Available data —
- - -

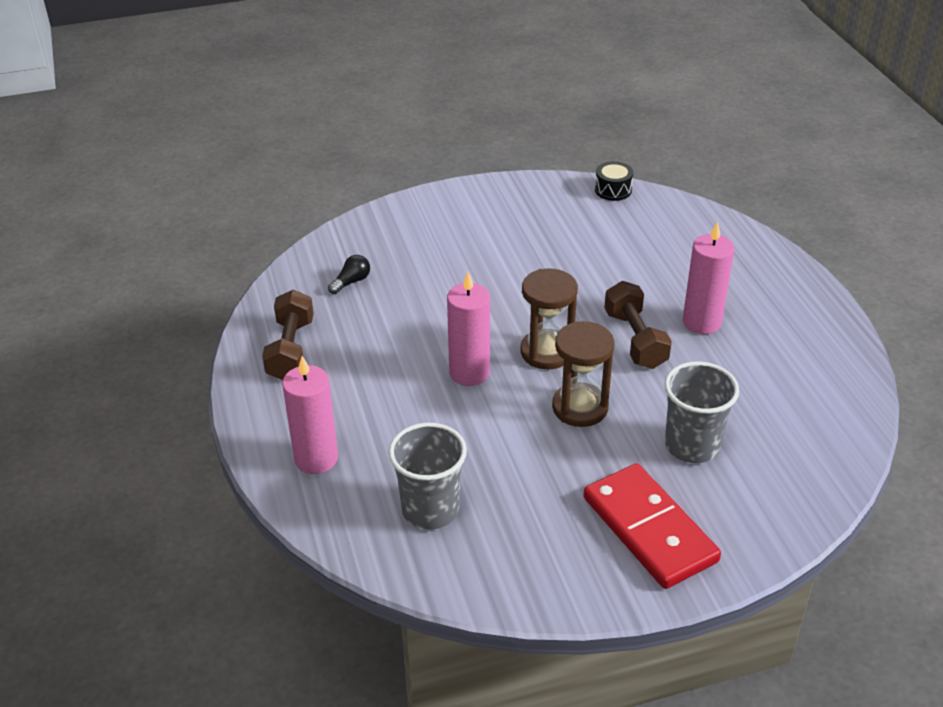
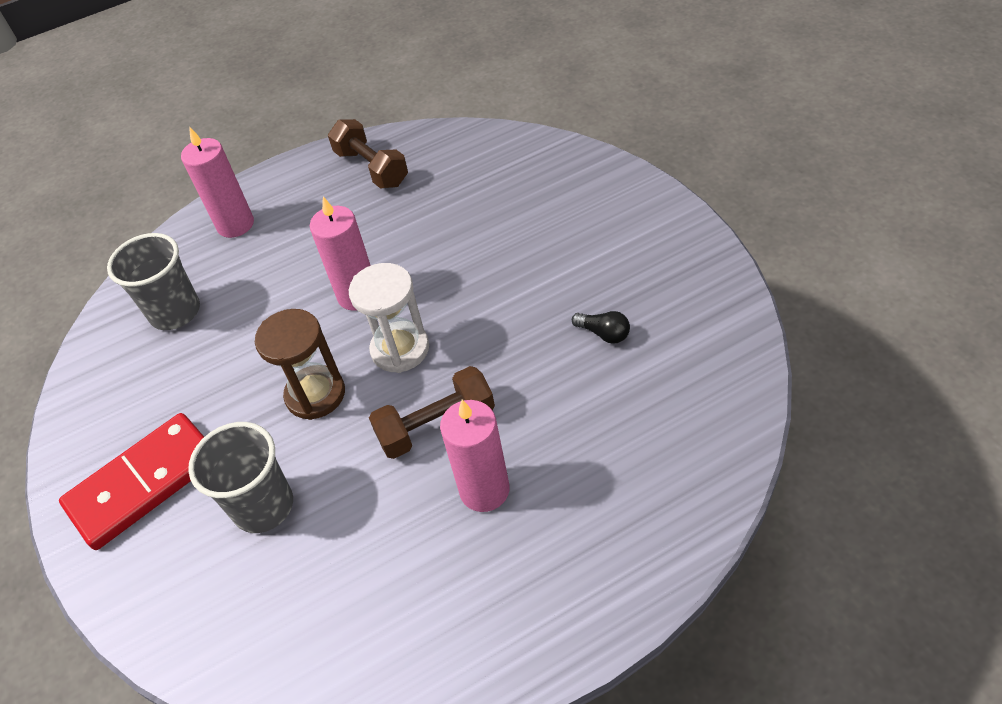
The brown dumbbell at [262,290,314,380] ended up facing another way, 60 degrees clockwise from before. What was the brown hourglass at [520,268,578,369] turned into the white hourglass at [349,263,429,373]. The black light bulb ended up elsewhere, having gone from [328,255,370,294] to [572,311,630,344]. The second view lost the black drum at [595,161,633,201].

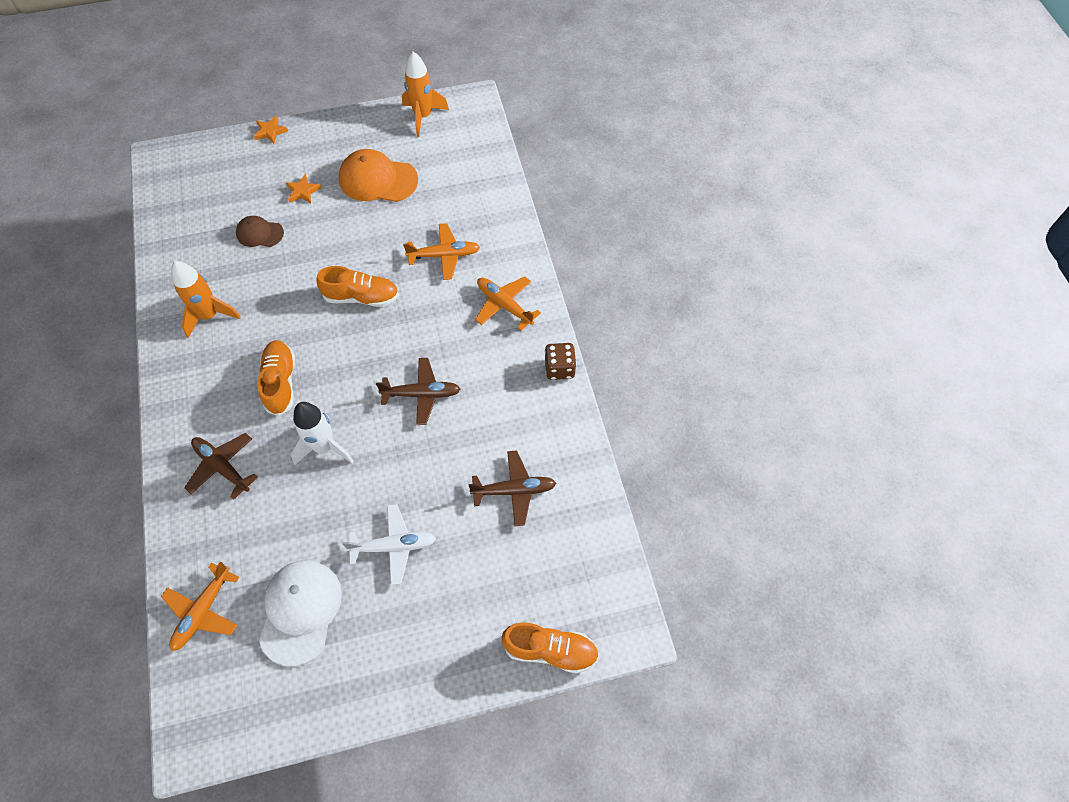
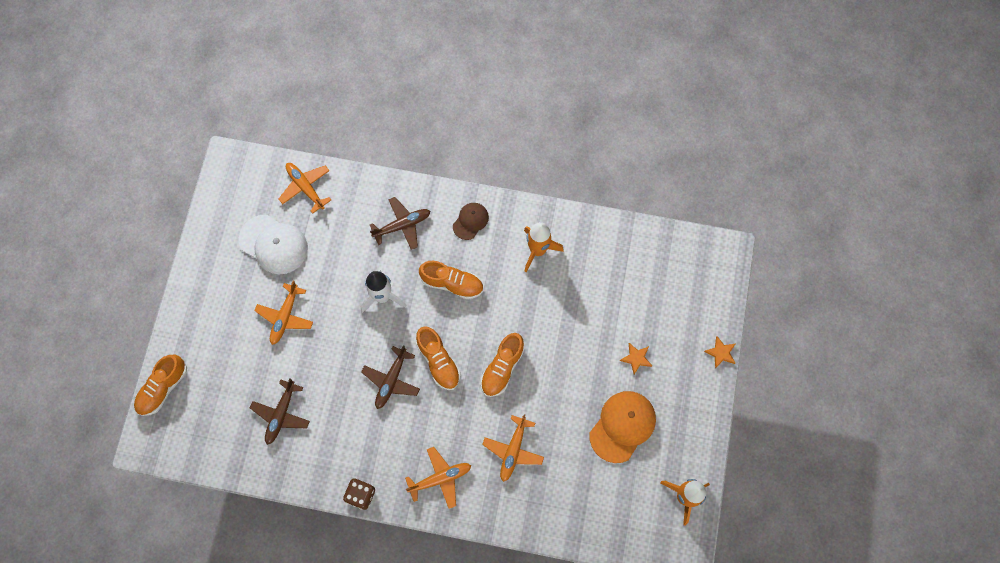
What was the white plane at [342,504,436,585] turned into the orange plane at [254,281,313,345]. The second view gained the orange shoe at [416,326,461,390]. The brown cap ended up elsewhere, having gone from [236,216,284,247] to [453,203,489,240].

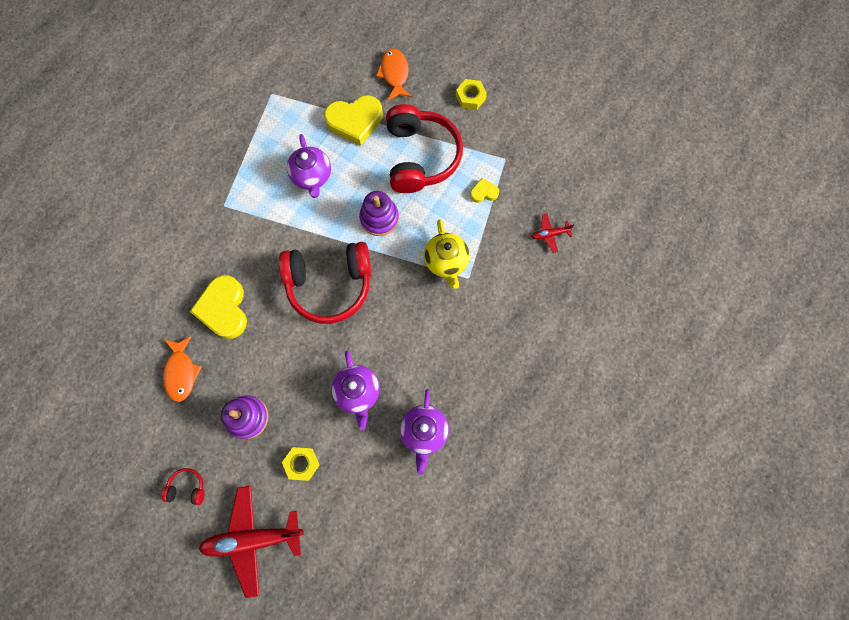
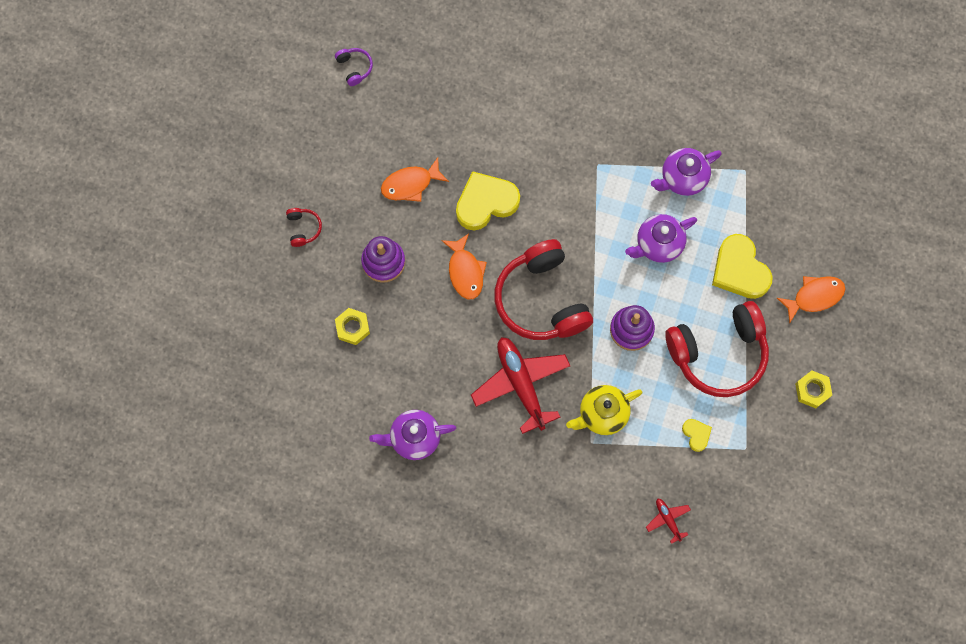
The second view gained the purple headphones at [335,48,373,86]. The second view gained the orange fish at [441,233,487,299]. The red plane ended up elsewhere, having gone from [199,486,304,598] to [471,337,570,434]. The purple teapot ended up elsewhere, having gone from [331,350,380,430] to [651,148,722,196].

- - -

Task description —
A faithful transcription of the material, with no pictures, is the expected result.

Answer for this exercise —
The brown dumbbell at [262,290,314,380] ended up facing another way, 60 degrees clockwise from before. What was the brown hourglass at [520,268,578,369] turned into the white hourglass at [349,263,429,373]. The black light bulb ended up elsewhere, having gone from [328,255,370,294] to [572,311,630,344]. The second view lost the black drum at [595,161,633,201].

What was the white plane at [342,504,436,585] turned into the orange plane at [254,281,313,345]. The second view gained the orange shoe at [416,326,461,390]. The brown cap ended up elsewhere, having gone from [236,216,284,247] to [453,203,489,240].

The second view gained the purple headphones at [335,48,373,86]. The second view gained the orange fish at [441,233,487,299]. The red plane ended up elsewhere, having gone from [199,486,304,598] to [471,337,570,434]. The purple teapot ended up elsewhere, having gone from [331,350,380,430] to [651,148,722,196].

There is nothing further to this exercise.